= PROBLEM STATEMENT =
Would you repeat all the lines below, exactly as they stand?

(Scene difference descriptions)
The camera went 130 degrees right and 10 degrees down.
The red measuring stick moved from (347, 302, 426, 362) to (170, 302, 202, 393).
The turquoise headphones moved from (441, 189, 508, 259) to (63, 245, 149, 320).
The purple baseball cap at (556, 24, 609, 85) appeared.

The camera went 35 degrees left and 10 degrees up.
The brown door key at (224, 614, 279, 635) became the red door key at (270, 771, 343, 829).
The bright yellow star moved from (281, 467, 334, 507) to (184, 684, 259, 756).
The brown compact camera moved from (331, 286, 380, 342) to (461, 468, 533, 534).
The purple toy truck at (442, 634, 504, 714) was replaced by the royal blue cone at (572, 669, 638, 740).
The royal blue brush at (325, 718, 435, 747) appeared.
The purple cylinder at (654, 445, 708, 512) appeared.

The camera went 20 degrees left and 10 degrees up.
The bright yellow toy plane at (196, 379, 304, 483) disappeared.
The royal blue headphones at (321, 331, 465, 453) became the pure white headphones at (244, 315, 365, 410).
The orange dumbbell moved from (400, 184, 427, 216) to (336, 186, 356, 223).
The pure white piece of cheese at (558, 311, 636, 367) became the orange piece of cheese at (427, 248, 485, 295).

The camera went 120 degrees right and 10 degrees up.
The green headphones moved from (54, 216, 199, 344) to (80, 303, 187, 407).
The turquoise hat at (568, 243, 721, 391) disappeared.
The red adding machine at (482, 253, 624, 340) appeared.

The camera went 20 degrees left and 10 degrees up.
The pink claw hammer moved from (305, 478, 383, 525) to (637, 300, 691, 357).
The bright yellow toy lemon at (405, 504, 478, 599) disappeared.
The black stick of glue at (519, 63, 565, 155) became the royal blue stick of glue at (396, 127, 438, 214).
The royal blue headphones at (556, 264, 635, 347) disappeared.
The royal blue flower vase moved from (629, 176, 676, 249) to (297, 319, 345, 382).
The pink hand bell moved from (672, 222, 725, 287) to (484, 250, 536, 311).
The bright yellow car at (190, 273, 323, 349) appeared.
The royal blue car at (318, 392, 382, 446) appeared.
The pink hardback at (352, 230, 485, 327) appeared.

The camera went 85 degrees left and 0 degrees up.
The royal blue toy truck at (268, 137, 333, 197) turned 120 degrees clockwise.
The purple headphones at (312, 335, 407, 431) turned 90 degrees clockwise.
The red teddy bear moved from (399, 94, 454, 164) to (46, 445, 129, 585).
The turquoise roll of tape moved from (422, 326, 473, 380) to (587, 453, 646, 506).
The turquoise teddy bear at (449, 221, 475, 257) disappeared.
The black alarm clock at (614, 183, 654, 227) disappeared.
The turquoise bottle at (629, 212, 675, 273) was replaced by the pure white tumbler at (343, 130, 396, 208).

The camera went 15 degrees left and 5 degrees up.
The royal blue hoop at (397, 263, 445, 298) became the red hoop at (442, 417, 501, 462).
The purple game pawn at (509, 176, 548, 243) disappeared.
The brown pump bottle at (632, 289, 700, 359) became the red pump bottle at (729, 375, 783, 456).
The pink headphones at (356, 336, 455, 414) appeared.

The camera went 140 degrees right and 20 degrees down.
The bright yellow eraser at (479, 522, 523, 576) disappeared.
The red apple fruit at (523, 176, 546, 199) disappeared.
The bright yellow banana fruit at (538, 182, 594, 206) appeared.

= RESPONSE =
The camera went 130 degrees right and 10 degrees down.
The red measuring stick moved from (347, 302, 426, 362) to (170, 302, 202, 393).
The turquoise headphones moved from (441, 189, 508, 259) to (63, 245, 149, 320).
The purple baseball cap at (556, 24, 609, 85) appeared.

The camera went 35 degrees left and 10 degrees up.
The brown door key at (224, 614, 279, 635) became the red door key at (270, 771, 343, 829).
The bright yellow star moved from (281, 467, 334, 507) to (184, 684, 259, 756).
The brown compact camera moved from (331, 286, 380, 342) to (461, 468, 533, 534).
The purple toy truck at (442, 634, 504, 714) was replaced by the royal blue cone at (572, 669, 638, 740).
The royal blue brush at (325, 718, 435, 747) appeared.
The purple cylinder at (654, 445, 708, 512) appeared.

The camera went 20 degrees left and 10 degrees up.
The bright yellow toy plane at (196, 379, 304, 483) disappeared.
The royal blue headphones at (321, 331, 465, 453) became the pure white headphones at (244, 315, 365, 410).
The orange dumbbell moved from (400, 184, 427, 216) to (336, 186, 356, 223).
The pure white piece of cheese at (558, 311, 636, 367) became the orange piece of cheese at (427, 248, 485, 295).

The camera went 120 degrees right and 10 degrees up.
The green headphones moved from (54, 216, 199, 344) to (80, 303, 187, 407).
The turquoise hat at (568, 243, 721, 391) disappeared.
The red adding machine at (482, 253, 624, 340) appeared.

The camera went 20 degrees left and 10 degrees up.
The pink claw hammer moved from (305, 478, 383, 525) to (637, 300, 691, 357).
The bright yellow toy lemon at (405, 504, 478, 599) disappeared.
The black stick of glue at (519, 63, 565, 155) became the royal blue stick of glue at (396, 127, 438, 214).
The royal blue headphones at (556, 264, 635, 347) disappeared.
The royal blue flower vase moved from (629, 176, 676, 249) to (297, 319, 345, 382).
The pink hand bell moved from (672, 222, 725, 287) to (484, 250, 536, 311).
The bright yellow car at (190, 273, 323, 349) appeared.
The royal blue car at (318, 392, 382, 446) appeared.
The pink hardback at (352, 230, 485, 327) appeared.

The camera went 85 degrees left and 0 degrees up.
The royal blue toy truck at (268, 137, 333, 197) turned 120 degrees clockwise.
The purple headphones at (312, 335, 407, 431) turned 90 degrees clockwise.
The red teddy bear moved from (399, 94, 454, 164) to (46, 445, 129, 585).
The turquoise roll of tape moved from (422, 326, 473, 380) to (587, 453, 646, 506).
The turquoise teddy bear at (449, 221, 475, 257) disappeared.
The black alarm clock at (614, 183, 654, 227) disappeared.
The turquoise bottle at (629, 212, 675, 273) was replaced by the pure white tumbler at (343, 130, 396, 208).

The camera went 15 degrees left and 5 degrees up.
The royal blue hoop at (397, 263, 445, 298) became the red hoop at (442, 417, 501, 462).
The purple game pawn at (509, 176, 548, 243) disappeared.
The brown pump bottle at (632, 289, 700, 359) became the red pump bottle at (729, 375, 783, 456).
The pink headphones at (356, 336, 455, 414) appeared.

The camera went 140 degrees right and 20 degrees down.
The bright yellow eraser at (479, 522, 523, 576) disappeared.
The red apple fruit at (523, 176, 546, 199) disappeared.
The bright yellow banana fruit at (538, 182, 594, 206) appeared.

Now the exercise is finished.